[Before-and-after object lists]

__________

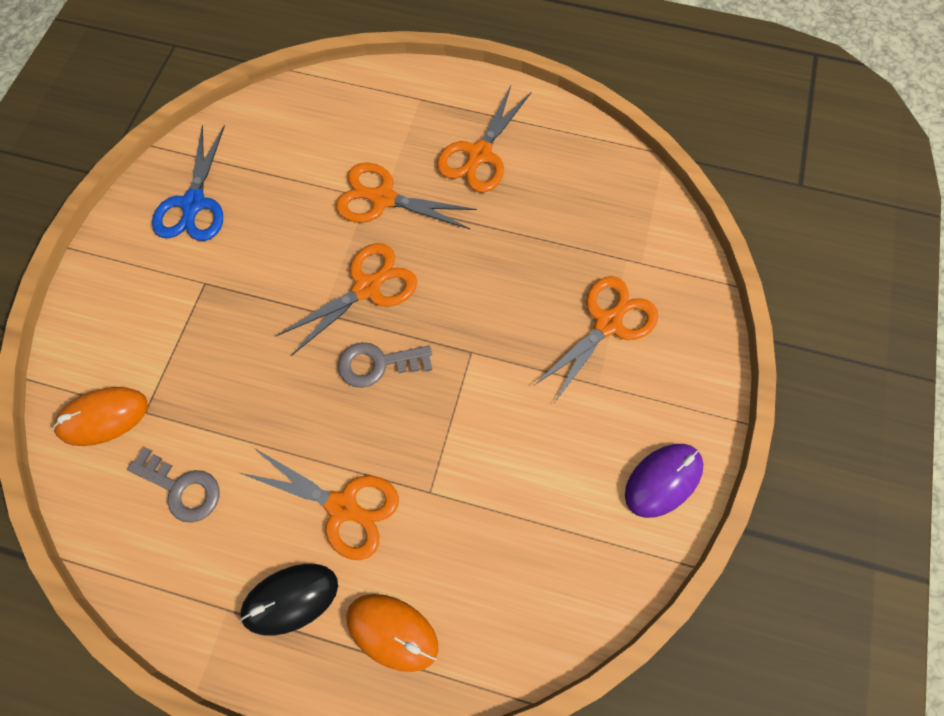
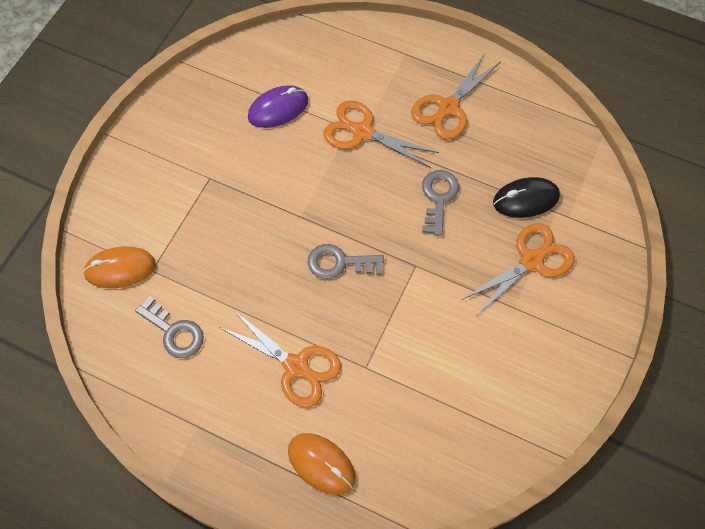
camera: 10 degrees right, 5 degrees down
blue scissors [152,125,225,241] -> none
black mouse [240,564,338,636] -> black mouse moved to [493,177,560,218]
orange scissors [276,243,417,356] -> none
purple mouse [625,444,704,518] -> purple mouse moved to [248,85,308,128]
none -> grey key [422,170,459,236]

__________

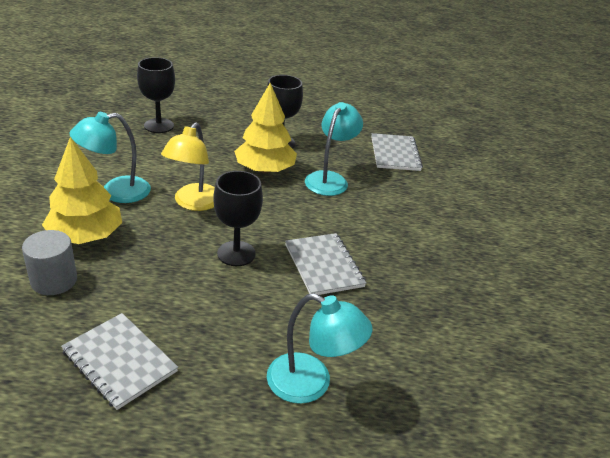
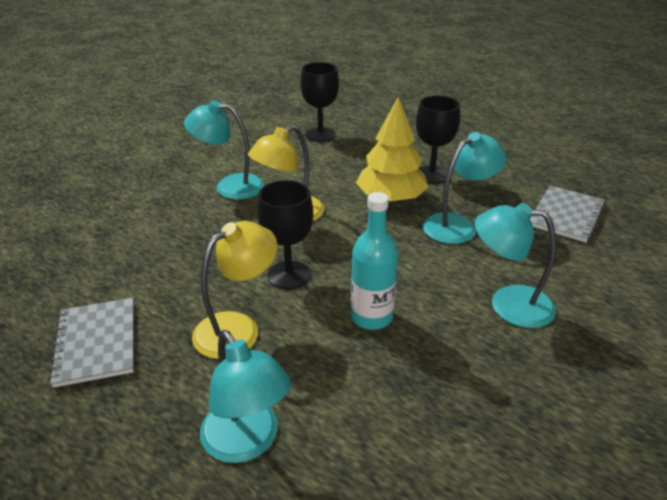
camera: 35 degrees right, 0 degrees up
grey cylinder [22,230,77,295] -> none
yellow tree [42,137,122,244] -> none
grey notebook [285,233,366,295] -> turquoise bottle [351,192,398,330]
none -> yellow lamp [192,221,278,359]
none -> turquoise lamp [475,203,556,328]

__________

- [AIM OF THE EXERCISE]
Starting at the line above that contains "yellow tree [42,137,122,244] -> none", repeat each line exactly up to and including the line that contains "none -> turquoise lamp [475,203,556,328]", and stop there.

- [TASK ANSWER]
yellow tree [42,137,122,244] -> none
grey notebook [285,233,366,295] -> turquoise bottle [351,192,398,330]
none -> yellow lamp [192,221,278,359]
none -> turquoise lamp [475,203,556,328]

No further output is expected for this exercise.